* INSTRUCTIONS FOR THE TASK
Retype the entries below exactly, but begin at the line containing "lime cone K4 level 1 -> lime cone H1 level 1" and end at the last line.

* RECORDS FOR THIS EXERCISE
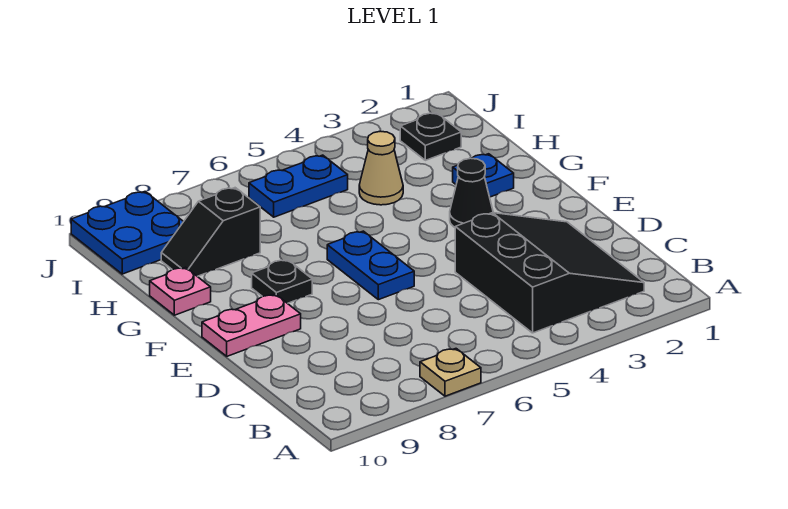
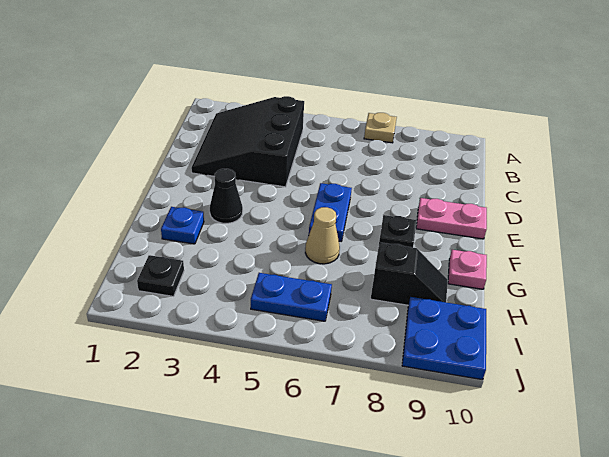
tan cone H4 level 1 -> tan cone G6 level 1

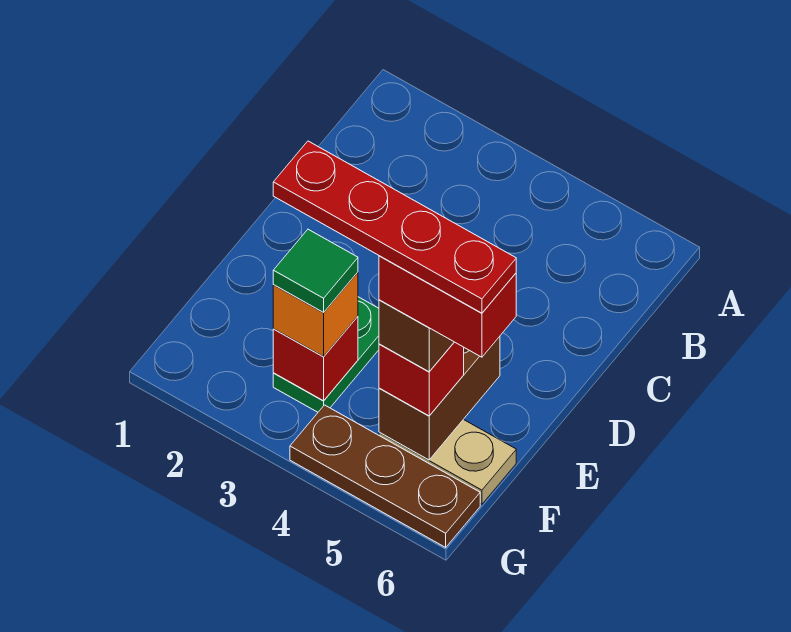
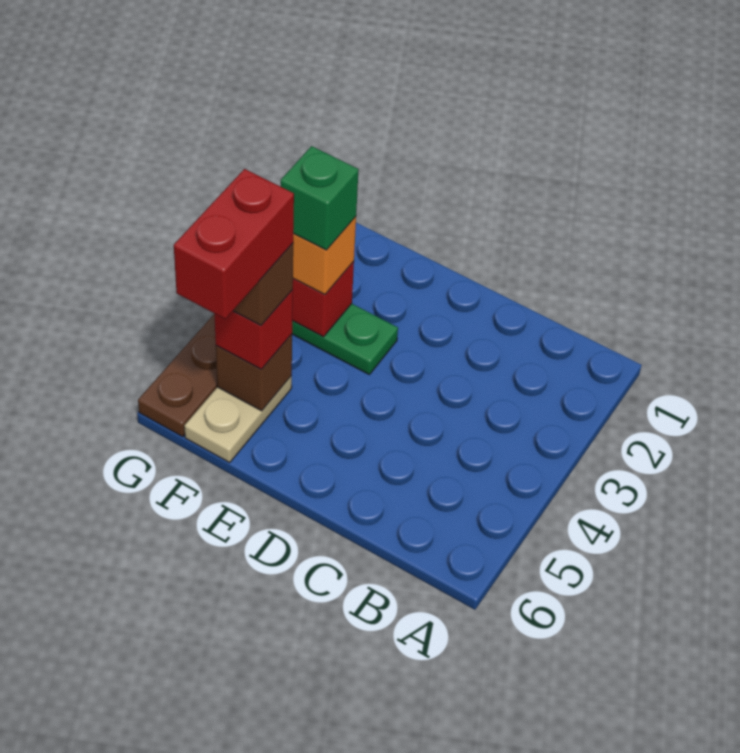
brown brick E5:F5 level 2 -> brown brick F5 level 2
green tile F3 level 4 -> green brick F3 level 4
red plate F3:F6 level 6 -> none

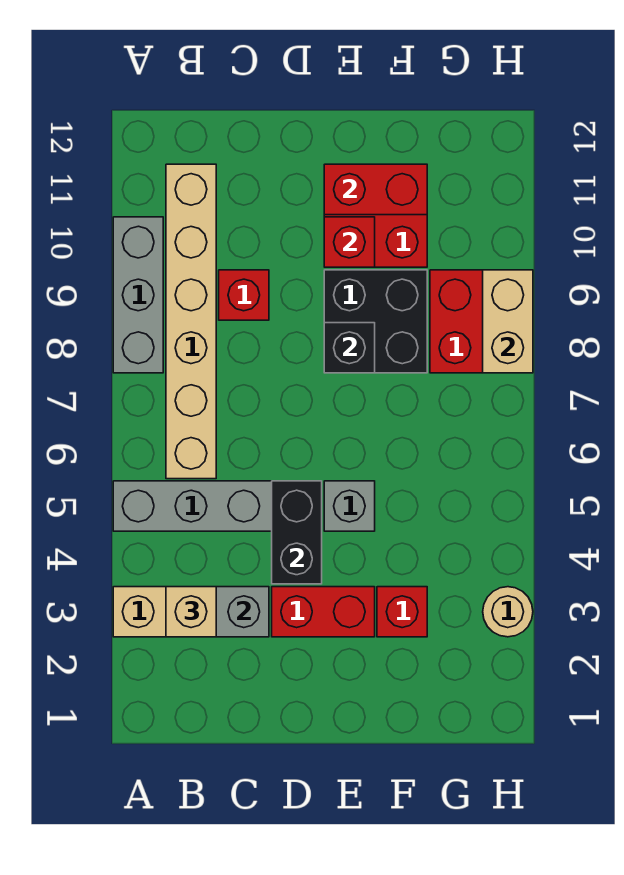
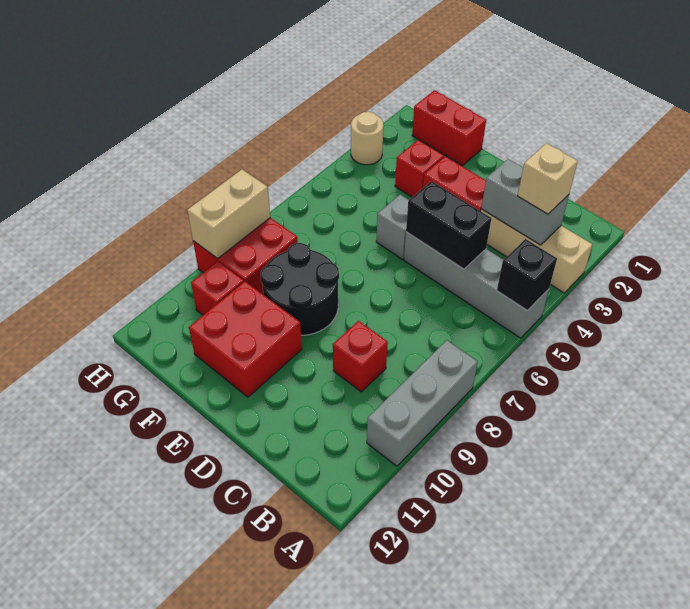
tan brick B6:B11 level 1 -> none
black brick D4:D5 level 2 -> black brick C5:D5 level 2
black brick E8:F9 level 1 -> black round brick E8:F9 level 1
black brick E8 level 2 -> black brick A5 level 2
red brick E10 level 2 -> red brick G10 level 1
red brick E11:F11 level 2 -> red brick F1:G1 level 1

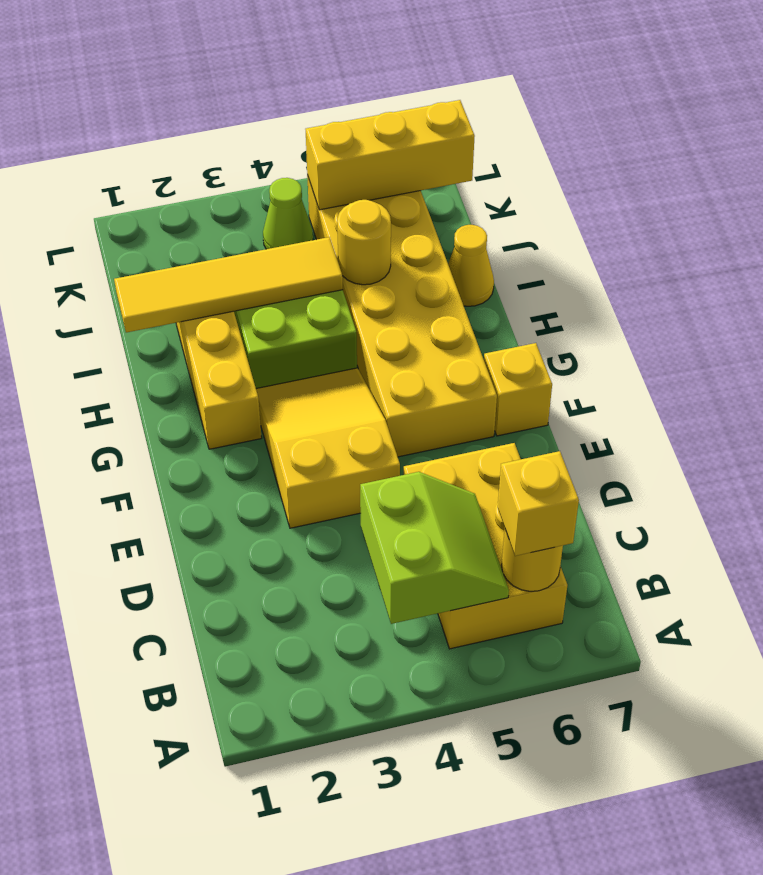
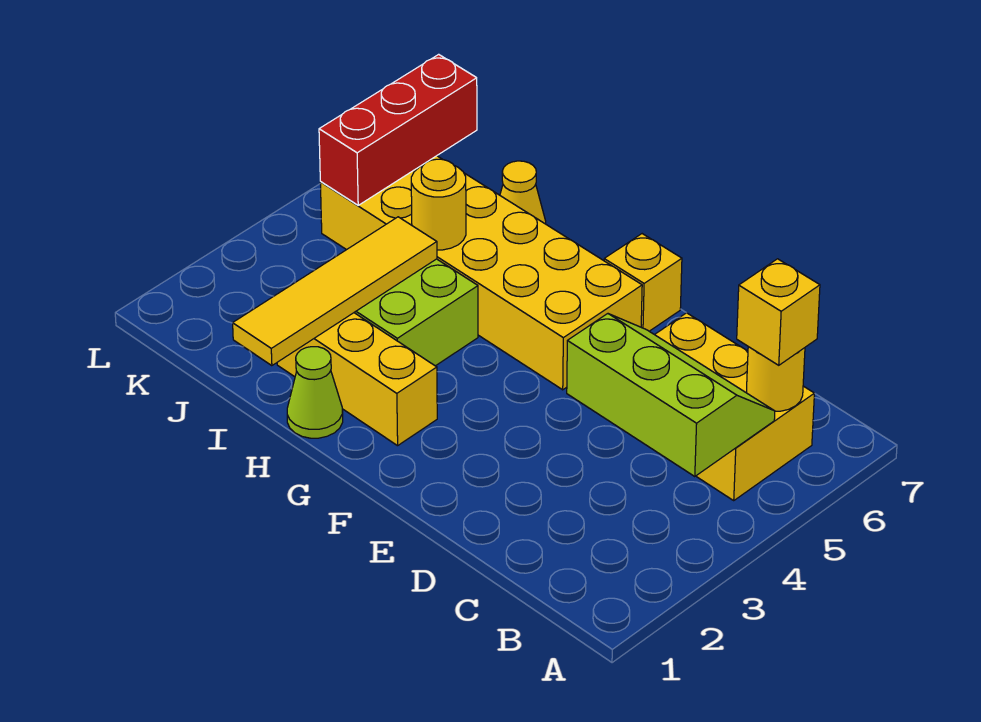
lime slope B4:C5 level 2 top 4 -> lime slope B4:D5 level 2 top 4
yellow slope E3:G4 level 1 top E -> none
lime cone K4 level 1 -> lime cone H1 level 1
yellow brick K5:K7 level 2 -> red brick K5:K7 level 2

* WRITTEN ANSWER
lime cone K4 level 1 -> lime cone H1 level 1
yellow brick K5:K7 level 2 -> red brick K5:K7 level 2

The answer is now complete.